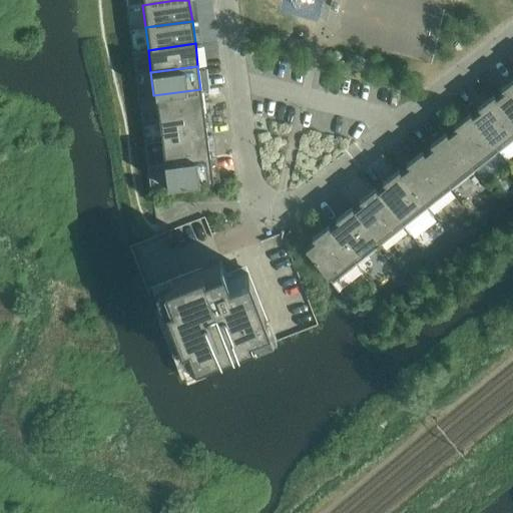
[(512,82),(494,97),(512,121),(512,82)]
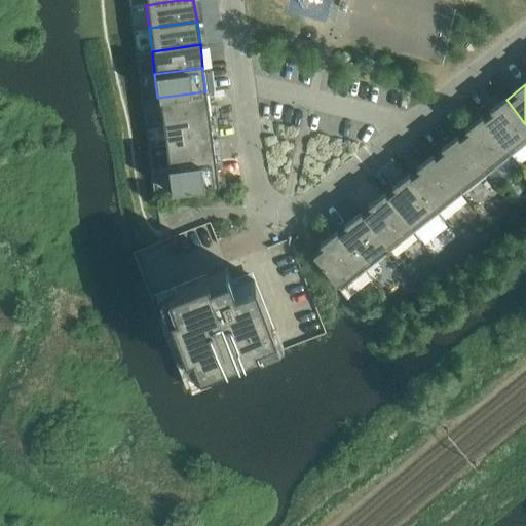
[(205,91),(157,98),(160,120),(209,114),(205,91)]
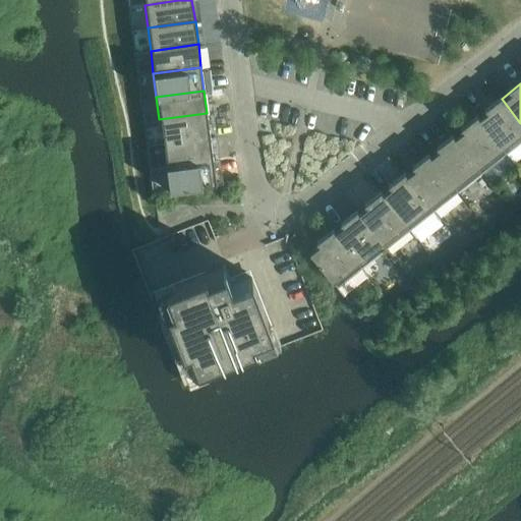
[(520,141),(520,123),(502,99),(477,118),(506,154),(520,141)]
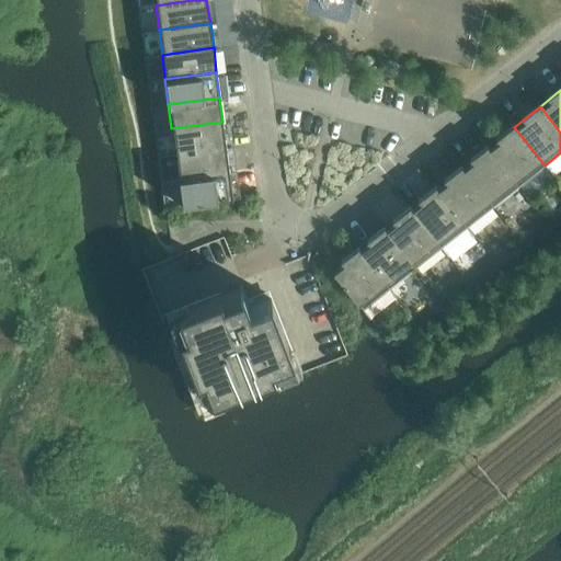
[(222,122),(171,128),(174,153),(226,147),(222,122)]
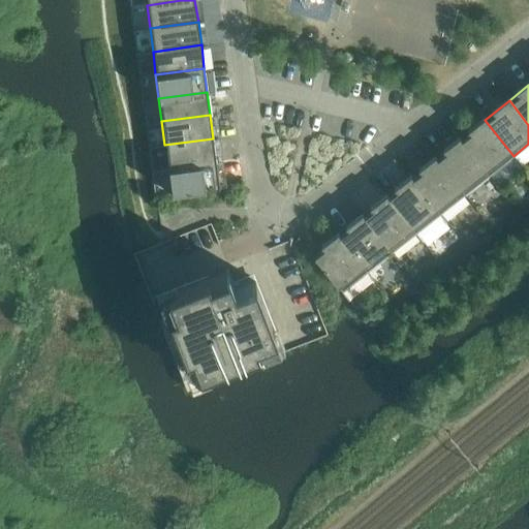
[(514,156),(485,120),(461,139),(490,176),(514,156)]
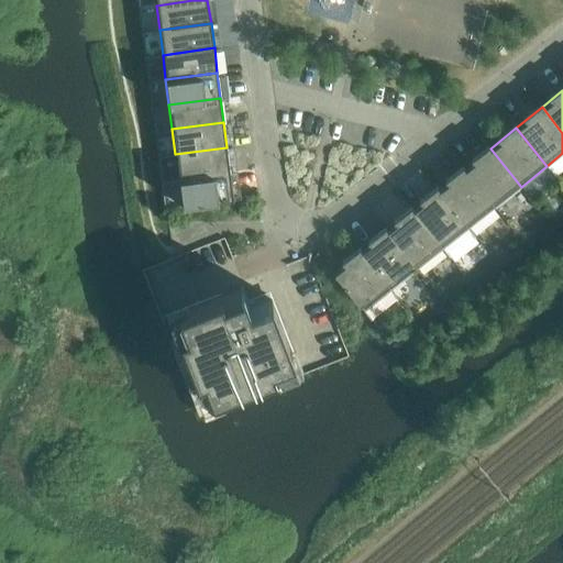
[(227,147),(175,154),(178,179),(230,173),(227,147)]
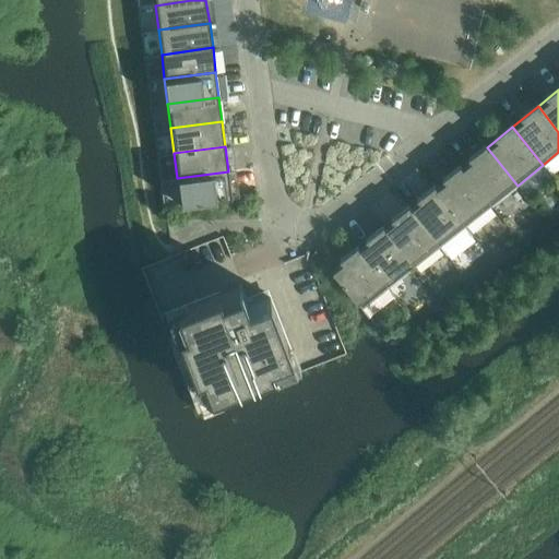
[(518,186),(487,147),(461,167),(491,205),(518,186)]
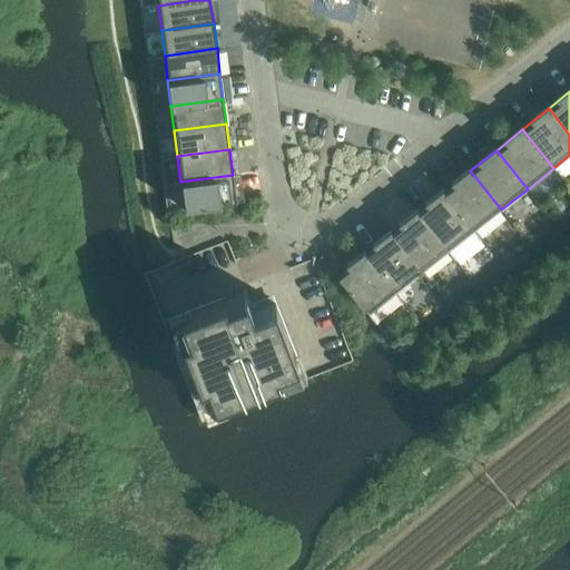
[(501,209),(470,170),(444,192),(474,231),(501,209)]
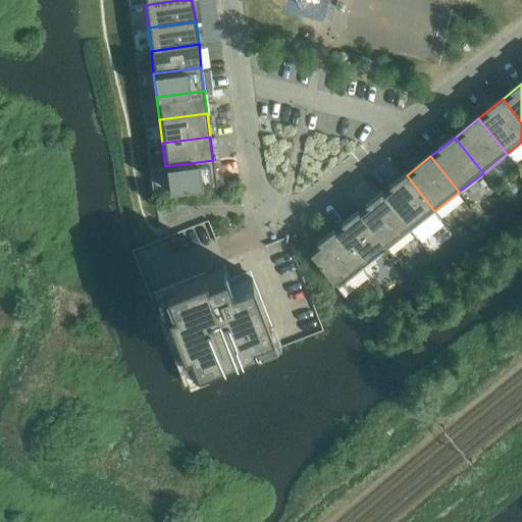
[(168,190),(216,184),(213,160),(165,166),(168,190)]
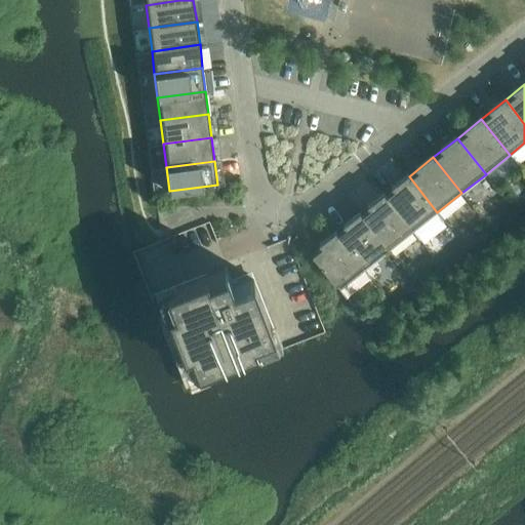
[(444,221),(437,212),(409,176),(385,195),(413,232),(419,240),(444,221)]
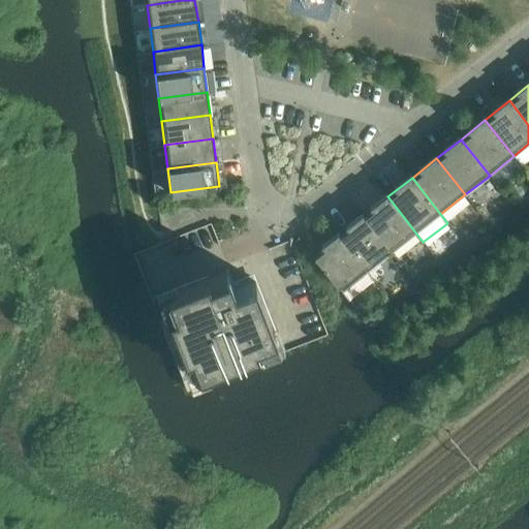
[(416,234),(387,196),(363,216),(392,252),(416,234)]
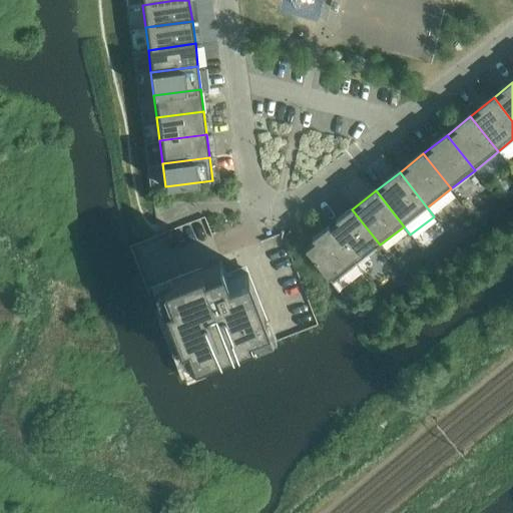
[(380,244),(352,209),(329,228),(356,264),(380,244)]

┄┄┄┄┄┄┄┄┄┄

--- Action item ---
Everything in the records must be returned exactly, except the pictures.

--- Your response ---
[(512,82),(494,97),(512,121),(512,82)]
[(205,91),(157,98),(160,120),(209,114),(205,91)]
[(520,141),(520,123),(502,99),(477,118),(506,154),(520,141)]
[(222,122),(171,128),(174,153),(226,147),(222,122)]
[(514,156),(485,120),(461,139),(490,176),(514,156)]
[(227,147),(175,154),(178,179),(230,173),(227,147)]
[(518,186),(487,147),(461,167),(491,205),(518,186)]
[(501,209),(470,170),(444,192),(474,231),(501,209)]
[(168,190),(216,184),(213,160),(165,166),(168,190)]
[(444,221),(437,212),(409,176),(385,195),(413,232),(419,240),(444,221)]
[(416,234),(387,196),(363,216),(392,252),(416,234)]
[(380,244),(352,209),(329,228),(356,264),(380,244)]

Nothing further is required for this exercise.